● Your goal
Repeat every line of the records below word for word, but leave the pictures out.
** Start **
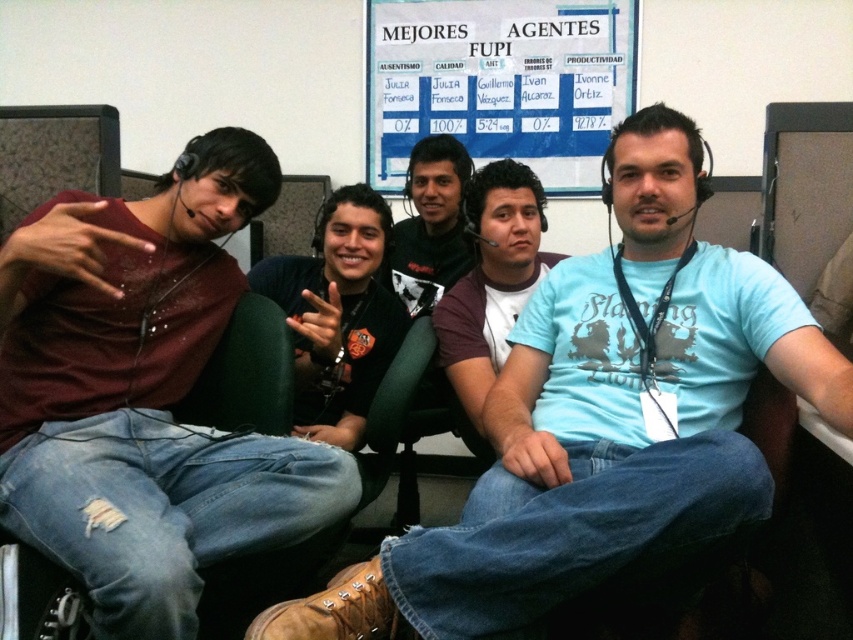
Question: Is matte maroon shirt at left wider than dark green t-shirt at center?

Choices:
 (A) no
 (B) yes

Answer: (B)

Question: Can you confirm if light blue t-shirt at center is smaller than white paper at upper center?

Choices:
 (A) yes
 (B) no

Answer: (B)

Question: Does light blue t-shirt at center appear under maroon fabric shirt at center?

Choices:
 (A) yes
 (B) no

Answer: (A)

Question: Which object is the closest to the light blue t-shirt at center?

Choices:
 (A) dark green t-shirt at center
 (B) white paper at upper center
 (C) maroon fabric shirt at center

Answer: (C)

Question: Which point is farther to the camera?

Choices:
 (A) (433, 44)
 (B) (537, 500)

Answer: (A)

Question: Considering the real-world distances, which object is farthest from the matte maroon shirt at left?

Choices:
 (A) dark green t-shirt at center
 (B) maroon fabric shirt at center
 (C) white paper at upper center

Answer: (C)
** End **
● Expected output
Question: Is matte maroon shirt at left wider than dark green t-shirt at center?

Choices:
 (A) no
 (B) yes

Answer: (B)

Question: Can you confirm if light blue t-shirt at center is smaller than white paper at upper center?

Choices:
 (A) yes
 (B) no

Answer: (B)

Question: Does light blue t-shirt at center appear under maroon fabric shirt at center?

Choices:
 (A) yes
 (B) no

Answer: (A)

Question: Which object is the closest to the light blue t-shirt at center?

Choices:
 (A) dark green t-shirt at center
 (B) white paper at upper center
 (C) maroon fabric shirt at center

Answer: (C)

Question: Which point is farther to the camera?

Choices:
 (A) (433, 44)
 (B) (537, 500)

Answer: (A)

Question: Considering the real-world distances, which object is farthest from the matte maroon shirt at left?

Choices:
 (A) dark green t-shirt at center
 (B) maroon fabric shirt at center
 (C) white paper at upper center

Answer: (C)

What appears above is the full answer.